WORK TO BE COMPLETED:
Return the lines from the line with "Image resolution: width=1165" up to and including the line with "(277, 615).", reproducing them precisely, and omit the pictures from your answer.

MATERIAL SUPPLIED:
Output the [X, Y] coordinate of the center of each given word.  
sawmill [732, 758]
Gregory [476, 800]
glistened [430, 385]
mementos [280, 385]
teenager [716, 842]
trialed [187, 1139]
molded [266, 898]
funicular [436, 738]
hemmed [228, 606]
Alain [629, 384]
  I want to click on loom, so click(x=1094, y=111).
--
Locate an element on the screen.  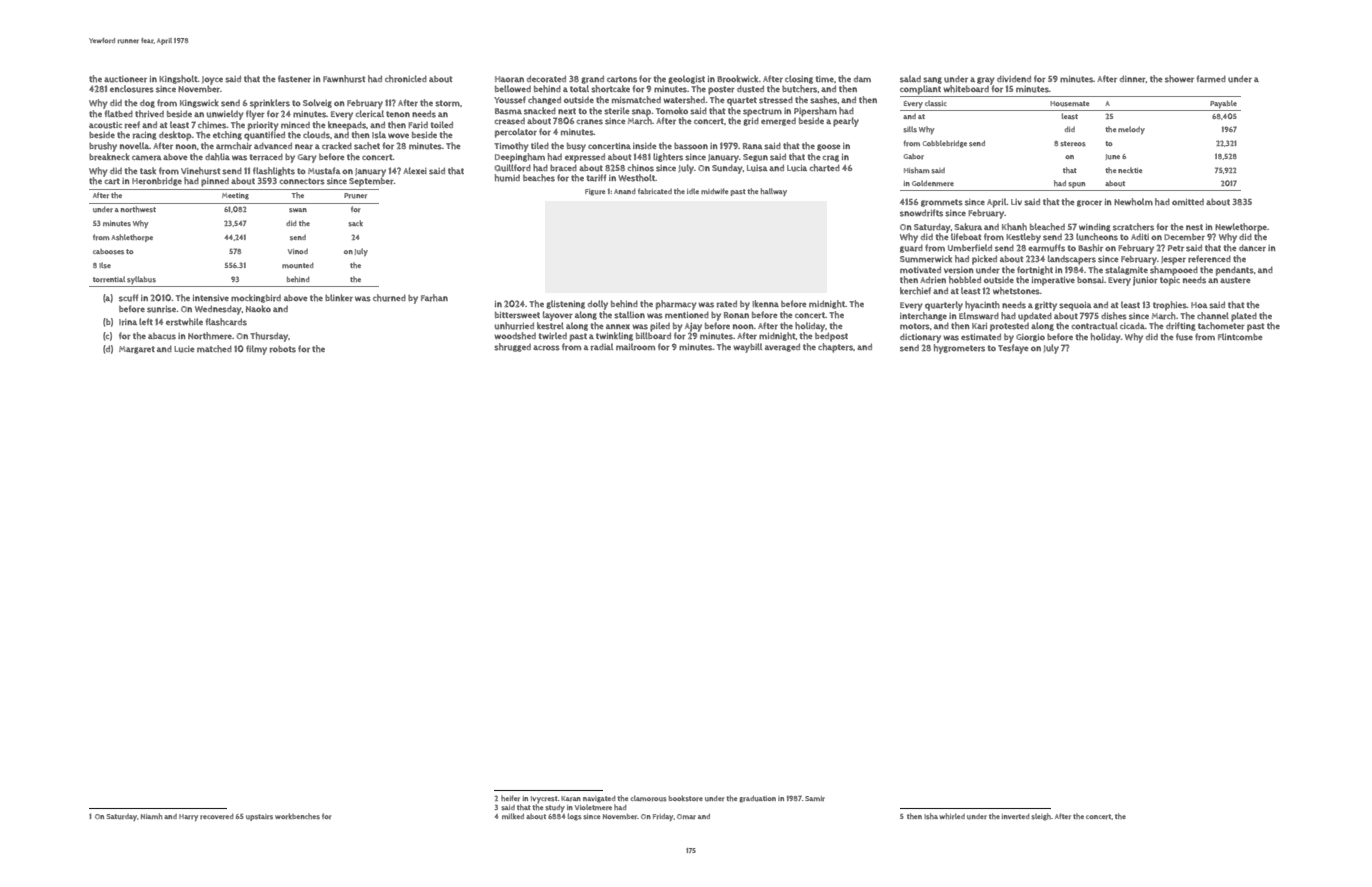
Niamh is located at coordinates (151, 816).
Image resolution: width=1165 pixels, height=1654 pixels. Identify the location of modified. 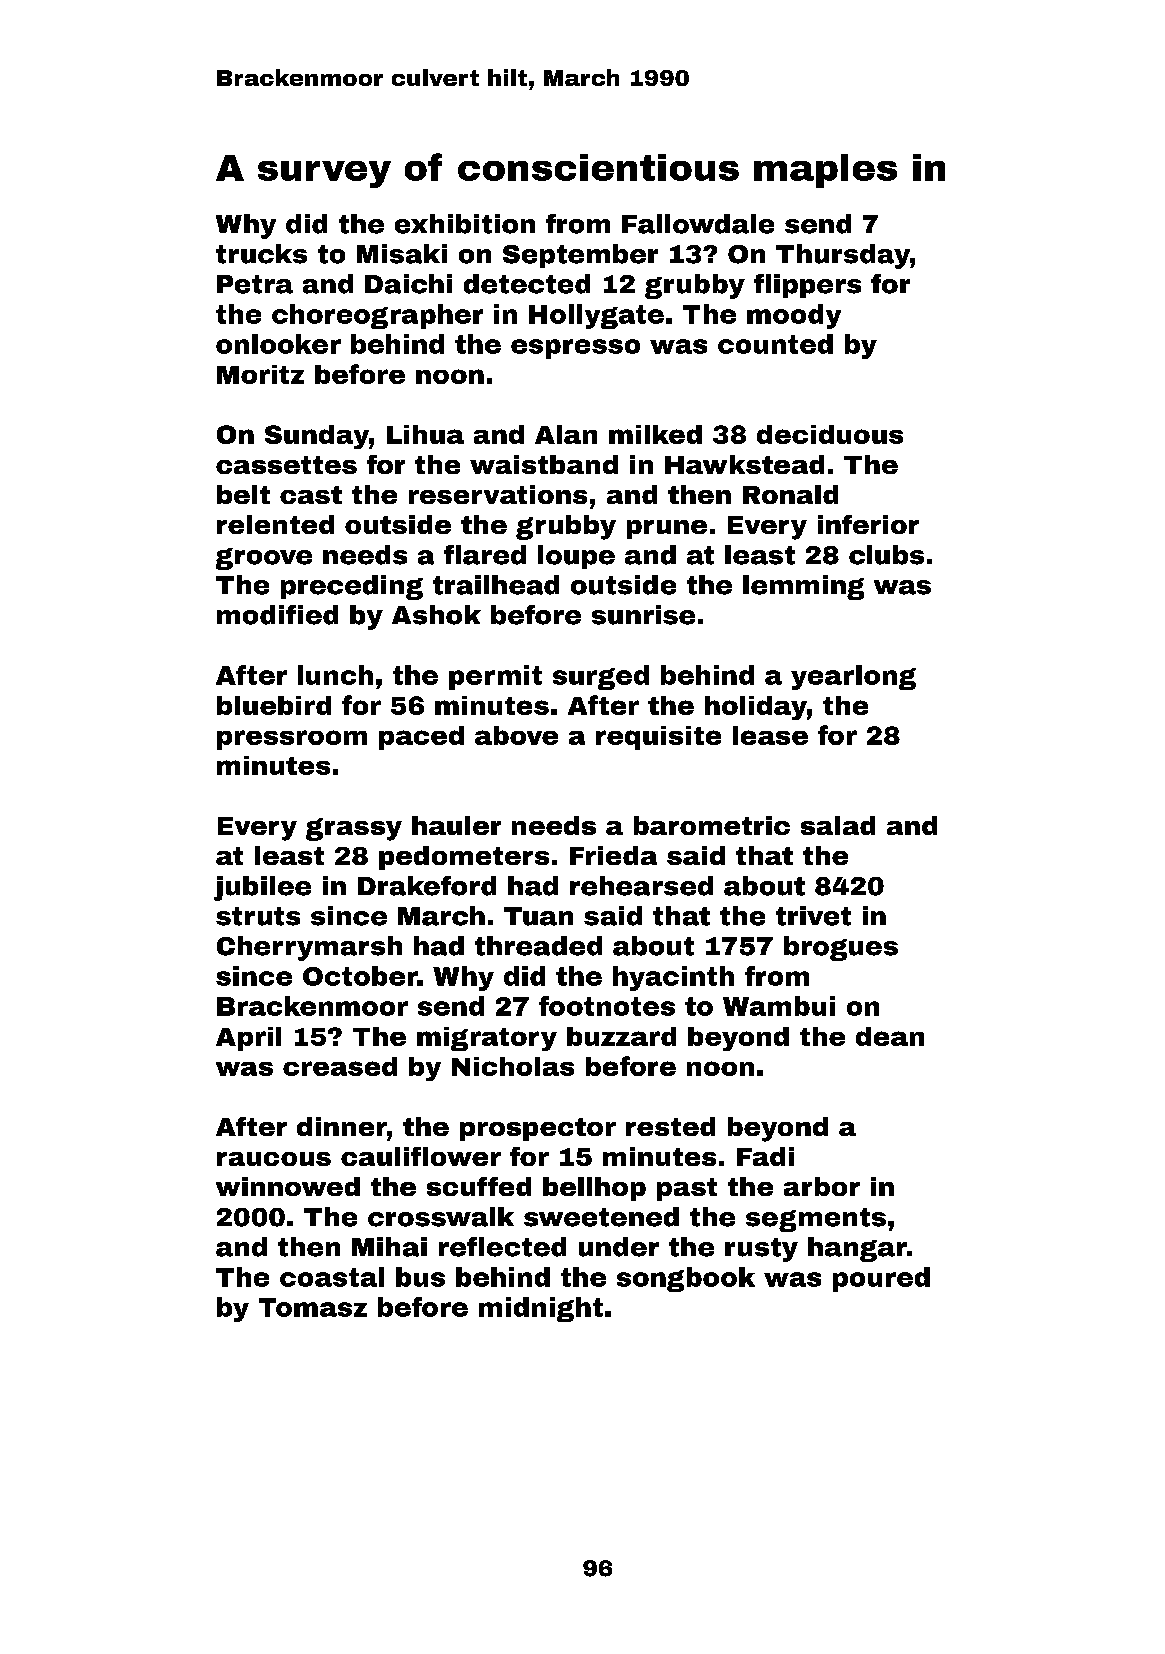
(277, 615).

RESPONSE FOR THIS EXERCISE:
Image resolution: width=1165 pixels, height=1654 pixels. Identify the location of modified. 
(277, 615).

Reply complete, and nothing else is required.